## WHAT NEEDS TO BE DONE
Among the records below, find the line that has "orange watering can [67,349,181,415]"; from there, give the lines again exactly, and stop after the line that has "brown cube [656,206,707,267]".

====== LISTED ENTRIES ======

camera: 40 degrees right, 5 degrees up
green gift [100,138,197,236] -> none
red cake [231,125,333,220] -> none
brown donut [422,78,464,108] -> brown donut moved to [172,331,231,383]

======
====== LISTED ENTRIES ======

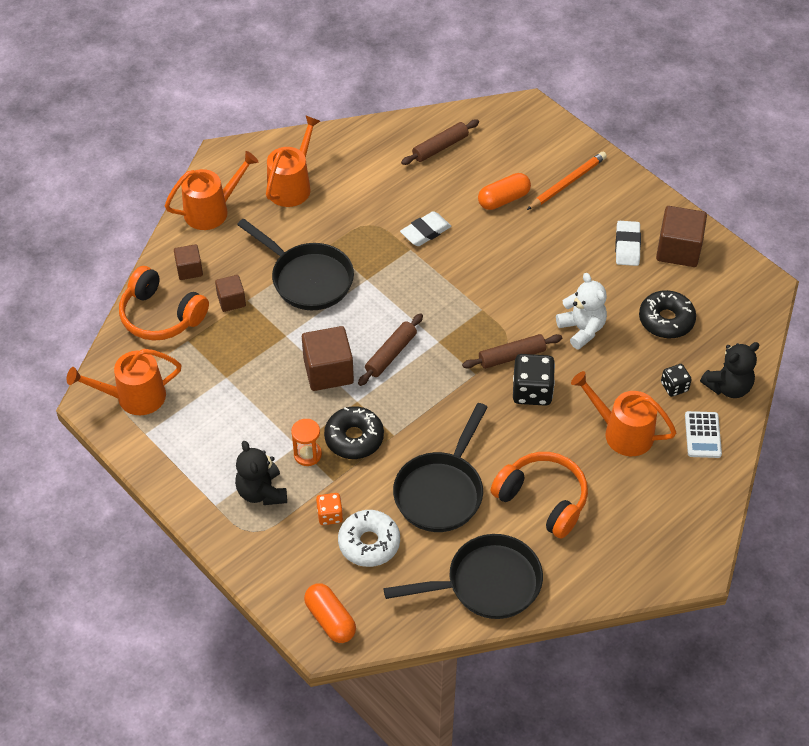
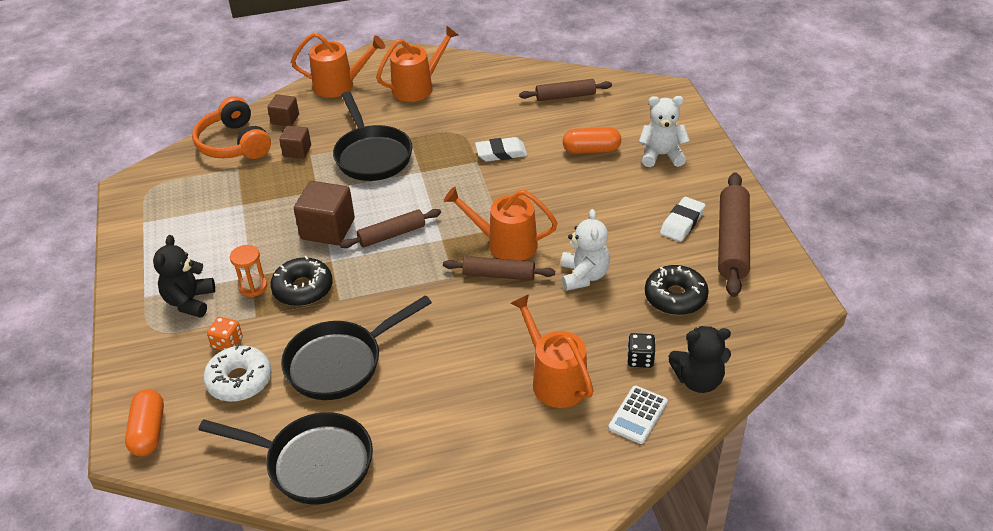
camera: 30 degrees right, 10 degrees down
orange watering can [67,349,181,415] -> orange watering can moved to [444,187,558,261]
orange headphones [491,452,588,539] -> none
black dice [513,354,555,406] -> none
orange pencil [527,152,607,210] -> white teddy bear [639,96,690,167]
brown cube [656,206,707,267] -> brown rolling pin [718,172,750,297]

======

## RESULT
orange watering can [67,349,181,415] -> orange watering can moved to [444,187,558,261]
orange headphones [491,452,588,539] -> none
black dice [513,354,555,406] -> none
orange pencil [527,152,607,210] -> white teddy bear [639,96,690,167]
brown cube [656,206,707,267] -> brown rolling pin [718,172,750,297]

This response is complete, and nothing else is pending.